Source material Start Marker

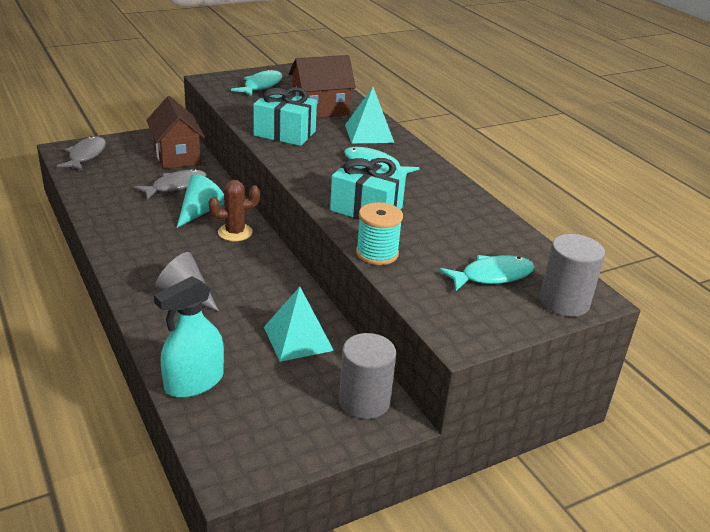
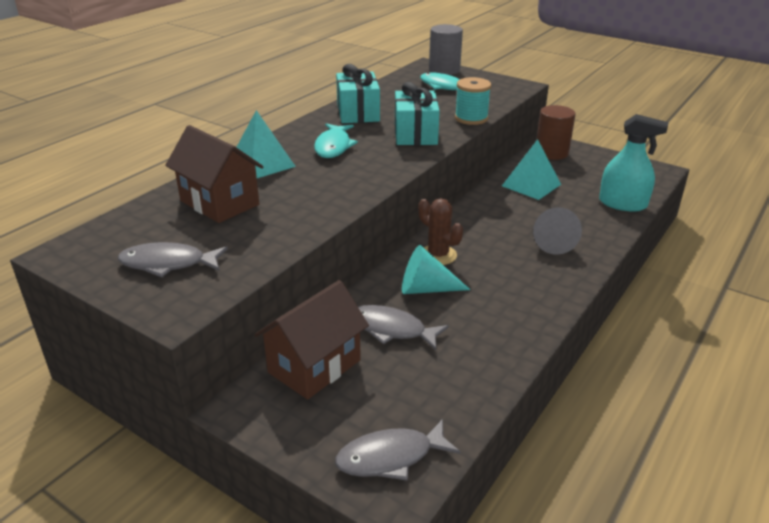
camera: 115 degrees left, 0 degrees up
turquoise fish [231,69,283,96] -> grey fish [118,242,228,277]
turquoise gift [253,87,317,146] -> turquoise gift moved to [336,64,380,123]
grey cylinder [339,333,396,419] -> brown cylinder [536,105,576,160]

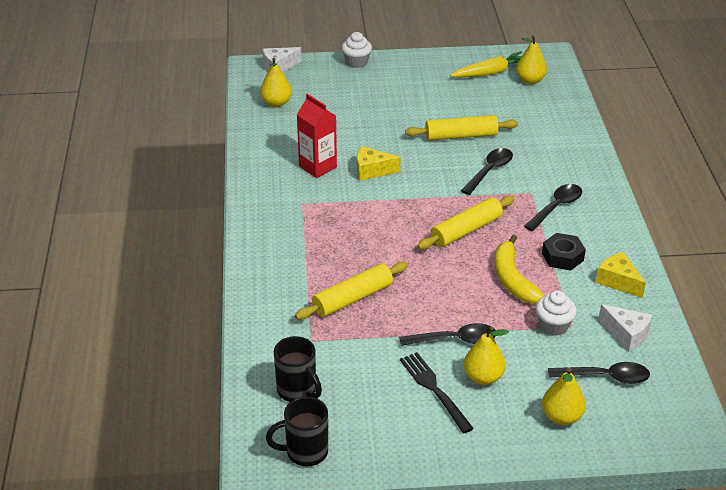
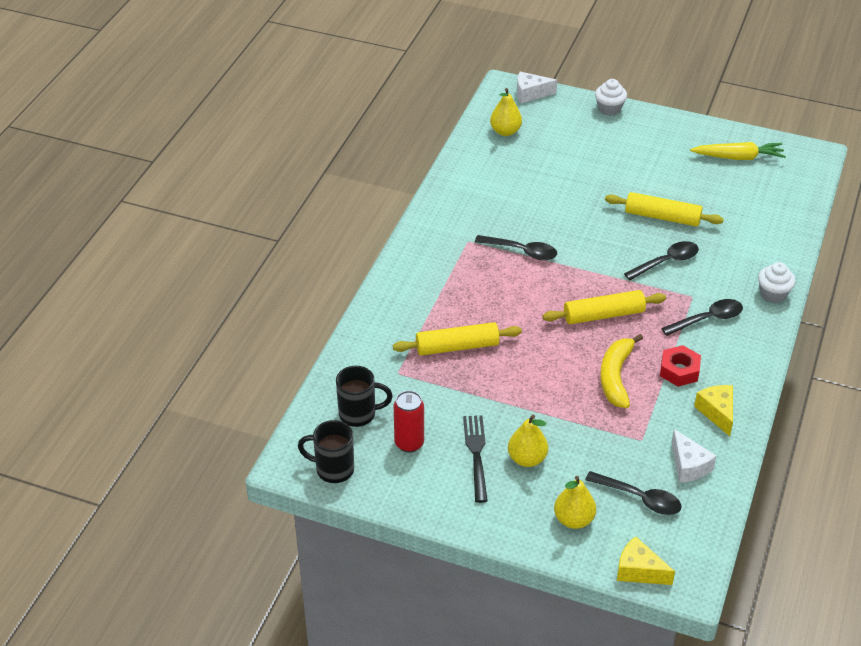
camera: 25 degrees right, 5 degrees up
black mug [274,336,322,402] -> black mug turned 75 degrees counterclockwise [336,366,393,427]
red carton [297,94,337,178] -> none
yellow cheese [357,146,400,181] -> yellow cheese moved to [617,536,675,585]
black spoon [399,323,496,346] -> black spoon moved to [475,235,557,260]
yellow pear [516,35,547,84] -> none
white cupcake [536,291,577,336] -> white cupcake moved to [758,262,796,303]
black nut [542,233,586,271] -> red nut [660,345,701,387]
none -> red can [393,391,424,453]

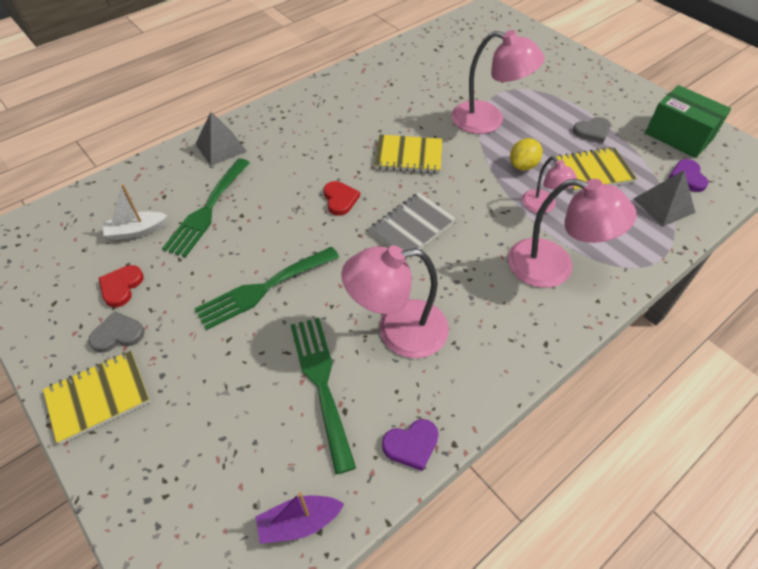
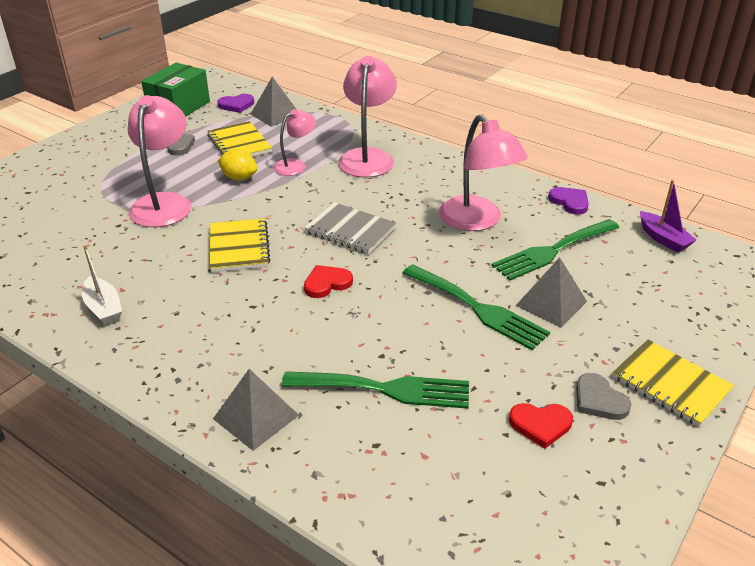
camera: 105 degrees left, 15 degrees down
white boat [103,184,167,240] -> white boat moved to [82,245,122,325]
none -> grey pyramid [516,257,587,328]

Source material End Marker

→ **Exercise prompt**
Only the lines from the one containing "black nut [542,233,586,271]" through the end of the data above are to be output, exactly and without pictures.

→ **Your response**
black nut [542,233,586,271] -> red nut [660,345,701,387]
none -> red can [393,391,424,453]

camera: 105 degrees left, 15 degrees down
white boat [103,184,167,240] -> white boat moved to [82,245,122,325]
none -> grey pyramid [516,257,587,328]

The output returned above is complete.